* **RECORDS FOR THIS TASK**:

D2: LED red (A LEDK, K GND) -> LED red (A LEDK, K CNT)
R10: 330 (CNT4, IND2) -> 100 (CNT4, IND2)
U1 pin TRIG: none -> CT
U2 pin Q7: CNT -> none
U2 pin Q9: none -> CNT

...

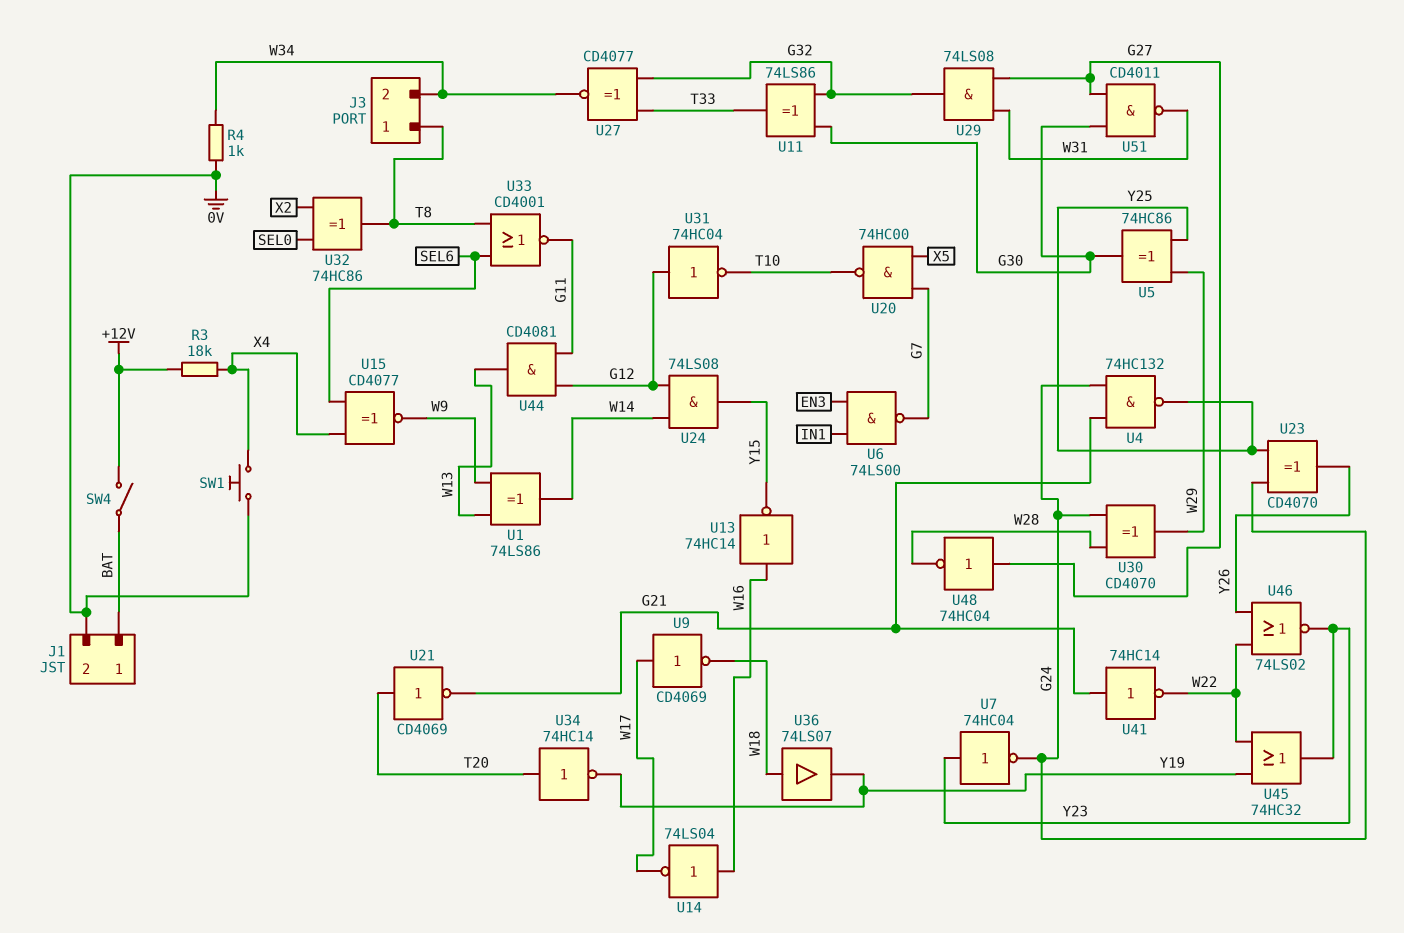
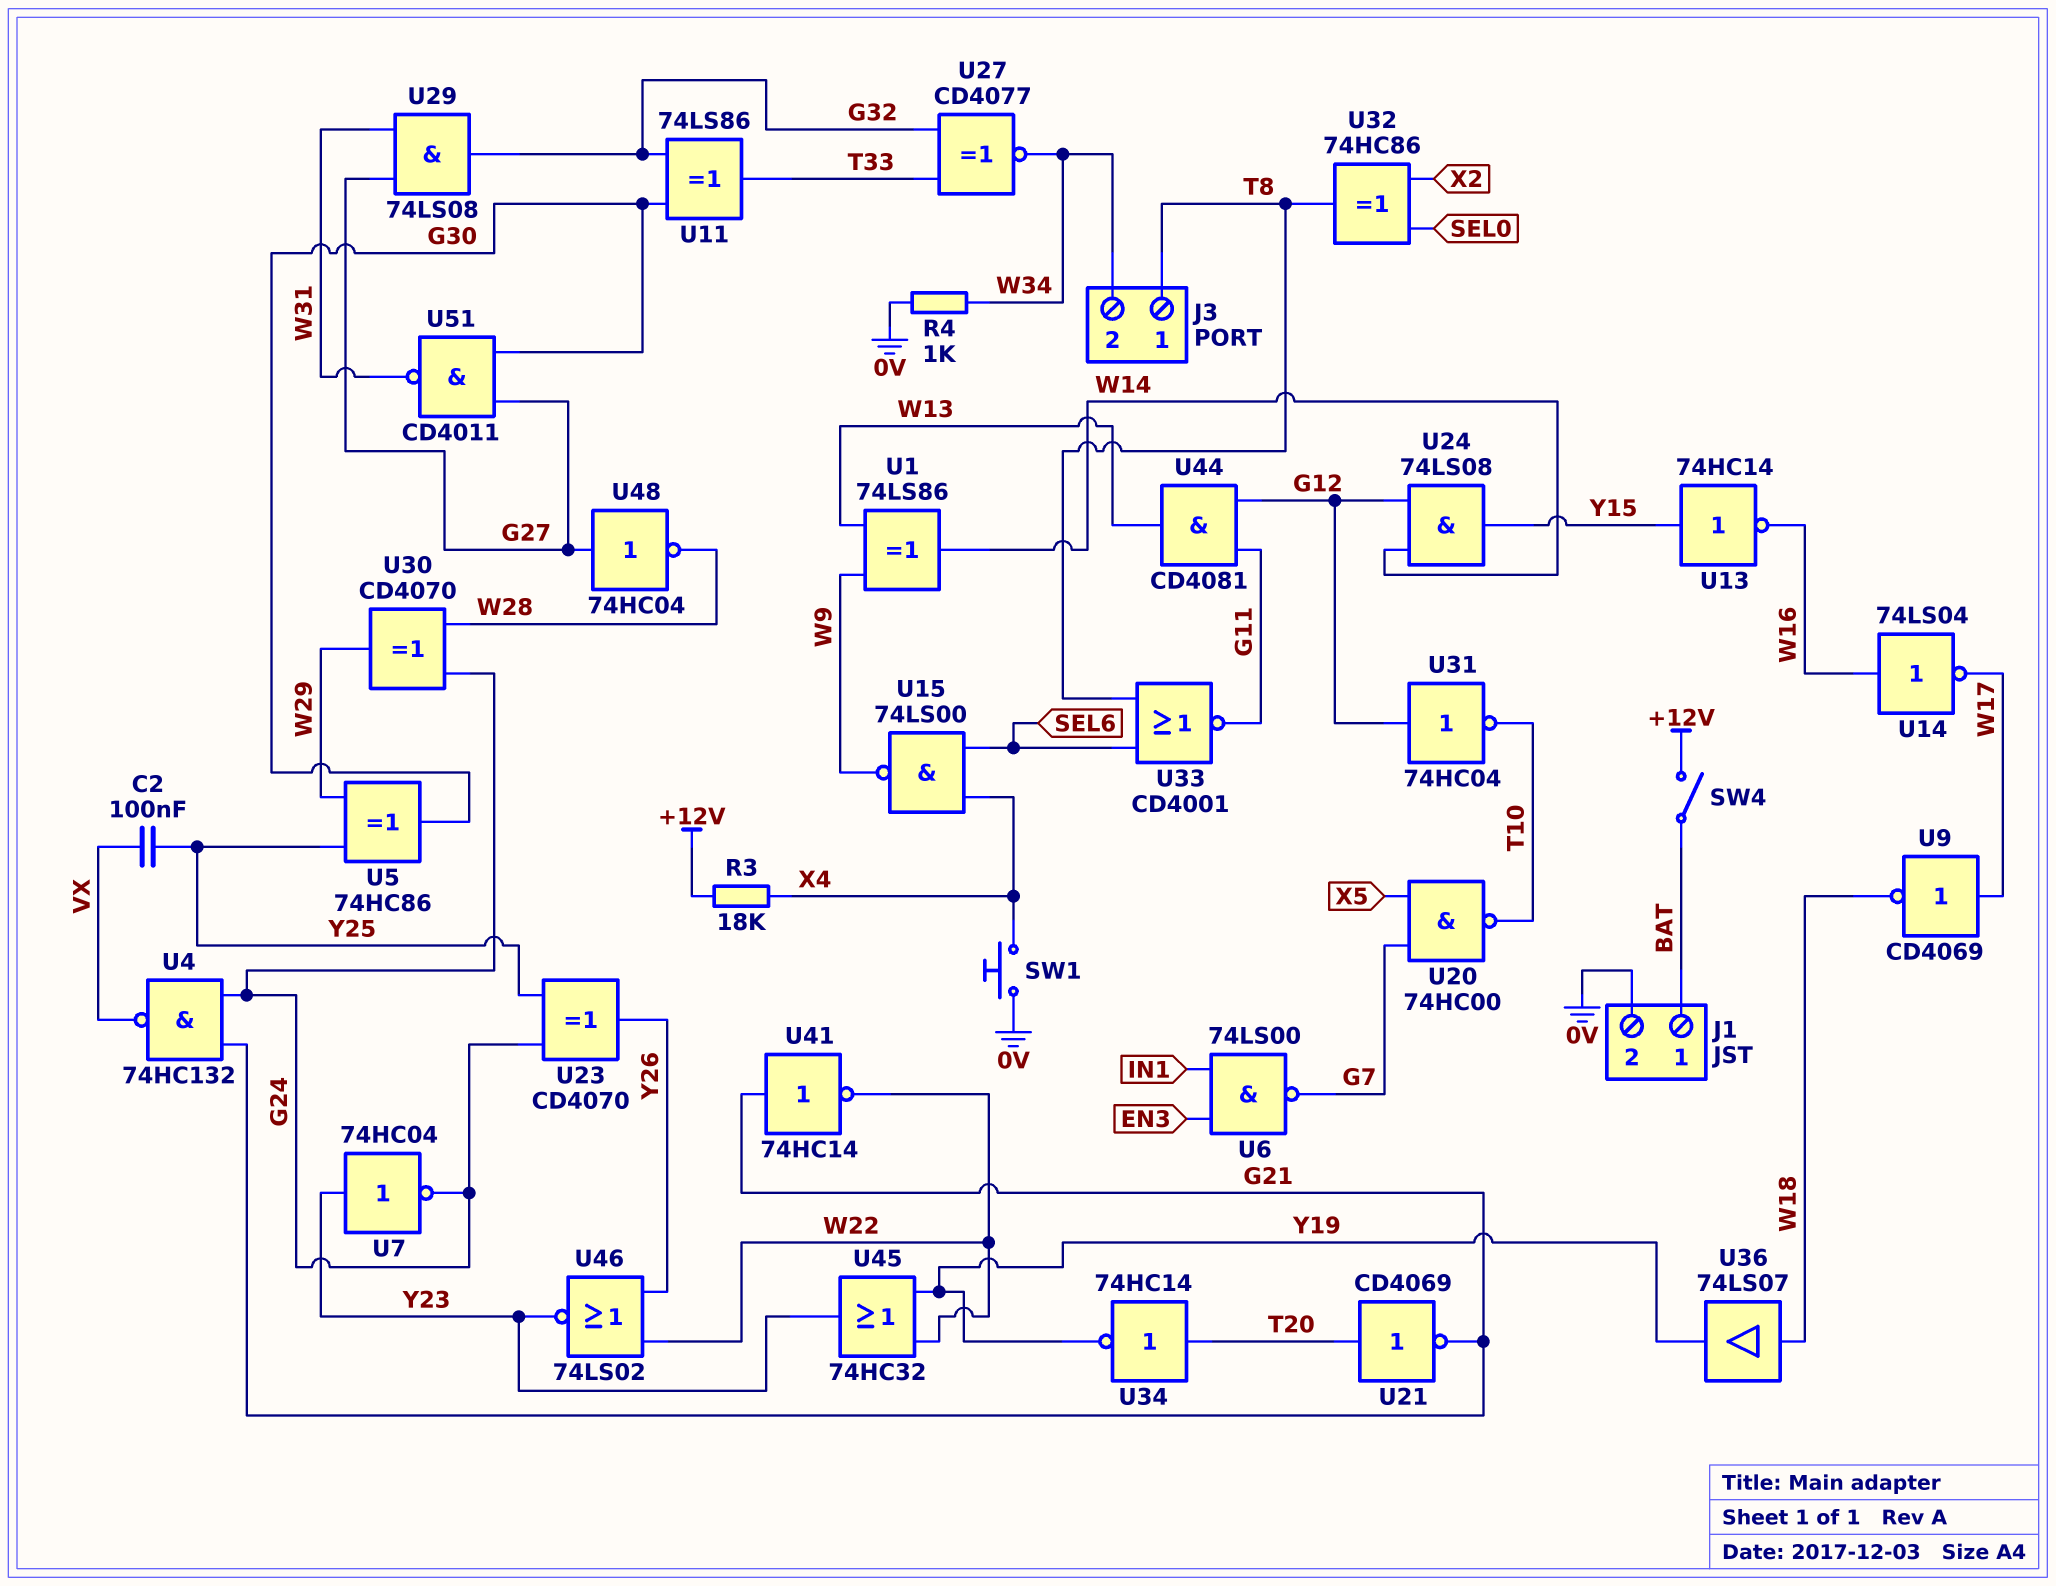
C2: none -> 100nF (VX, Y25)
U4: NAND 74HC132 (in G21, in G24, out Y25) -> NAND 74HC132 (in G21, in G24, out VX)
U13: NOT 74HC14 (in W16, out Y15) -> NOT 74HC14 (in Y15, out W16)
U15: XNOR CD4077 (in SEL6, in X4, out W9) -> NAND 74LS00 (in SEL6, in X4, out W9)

...

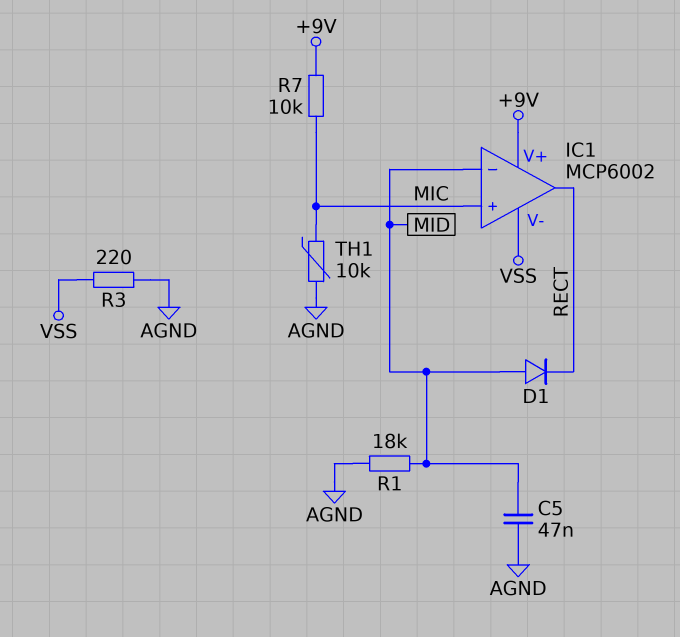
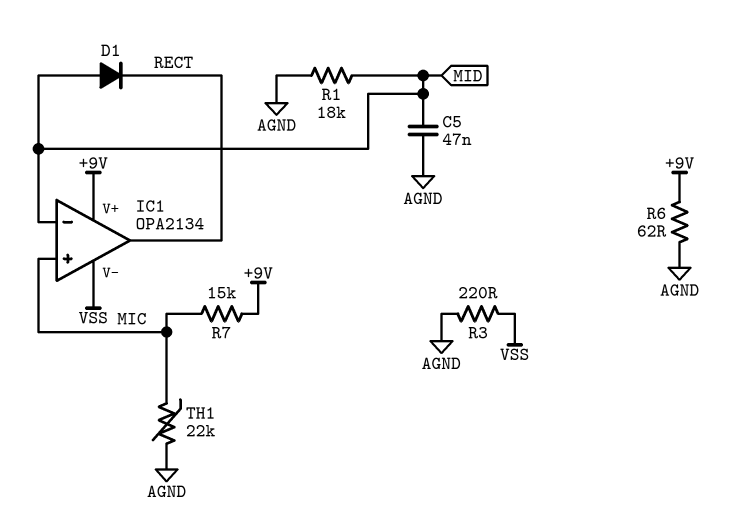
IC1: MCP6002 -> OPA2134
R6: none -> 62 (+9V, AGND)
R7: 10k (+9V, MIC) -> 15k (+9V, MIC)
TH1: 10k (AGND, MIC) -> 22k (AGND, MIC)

* **TASK REQUIREMENTS**:
Count each line above that has the word "NAND" in it, and write down nothing but the total.

* **TASK OUTPUT**:
2